Set down nothing except the lines starting at the one with "(red) (2nd from" and ending at the final line of the material, each word for word.

Segment Open

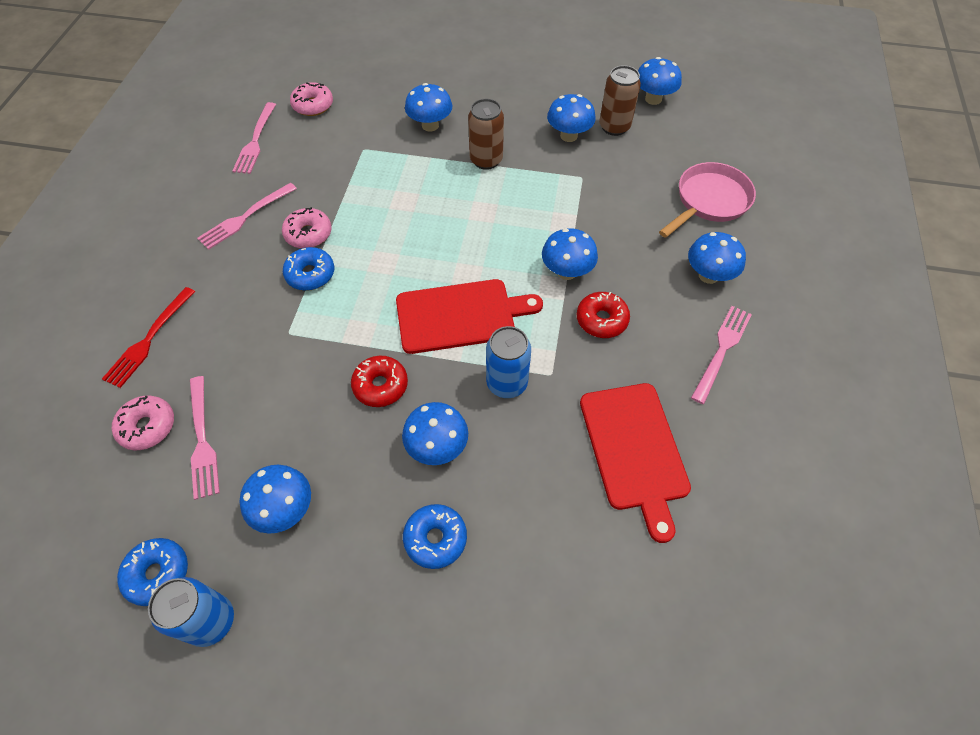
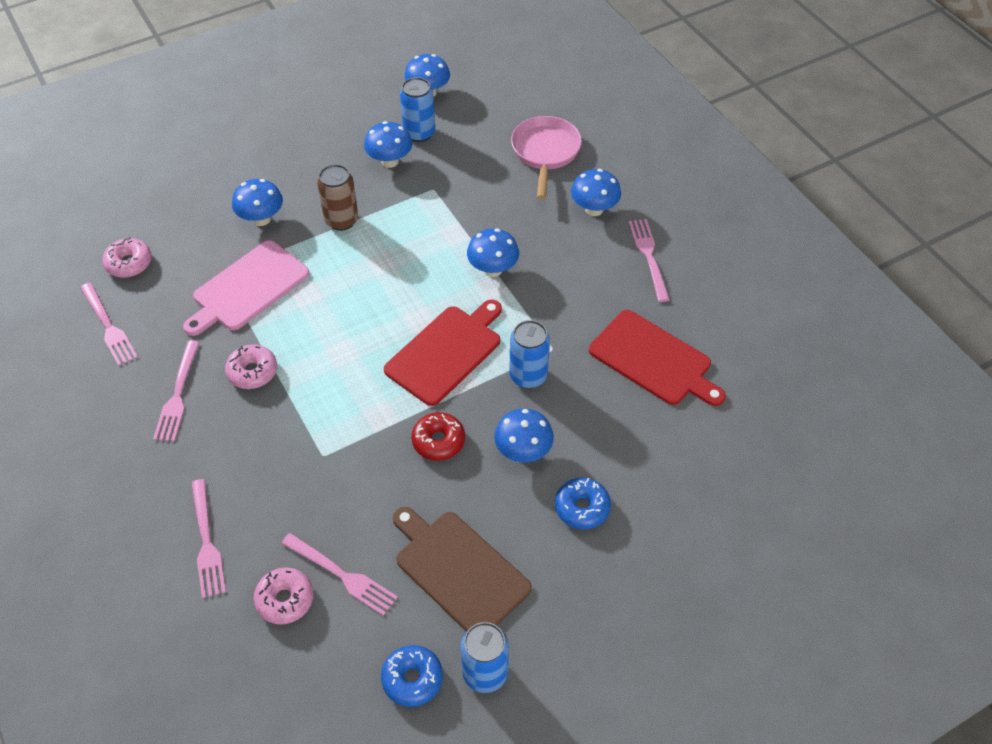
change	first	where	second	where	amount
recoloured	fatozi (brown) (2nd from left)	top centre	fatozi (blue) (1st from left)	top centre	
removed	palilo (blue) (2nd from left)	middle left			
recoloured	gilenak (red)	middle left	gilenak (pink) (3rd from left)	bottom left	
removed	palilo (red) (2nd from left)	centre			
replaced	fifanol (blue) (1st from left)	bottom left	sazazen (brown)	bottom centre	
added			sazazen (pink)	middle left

Segment Closed

- [RESULT]
removed	palilo (red) (2nd from left)	centre			
replaced	fifanol (blue) (1st from left)	bottom left	sazazen (brown)	bottom centre	
added			sazazen (pink)	middle left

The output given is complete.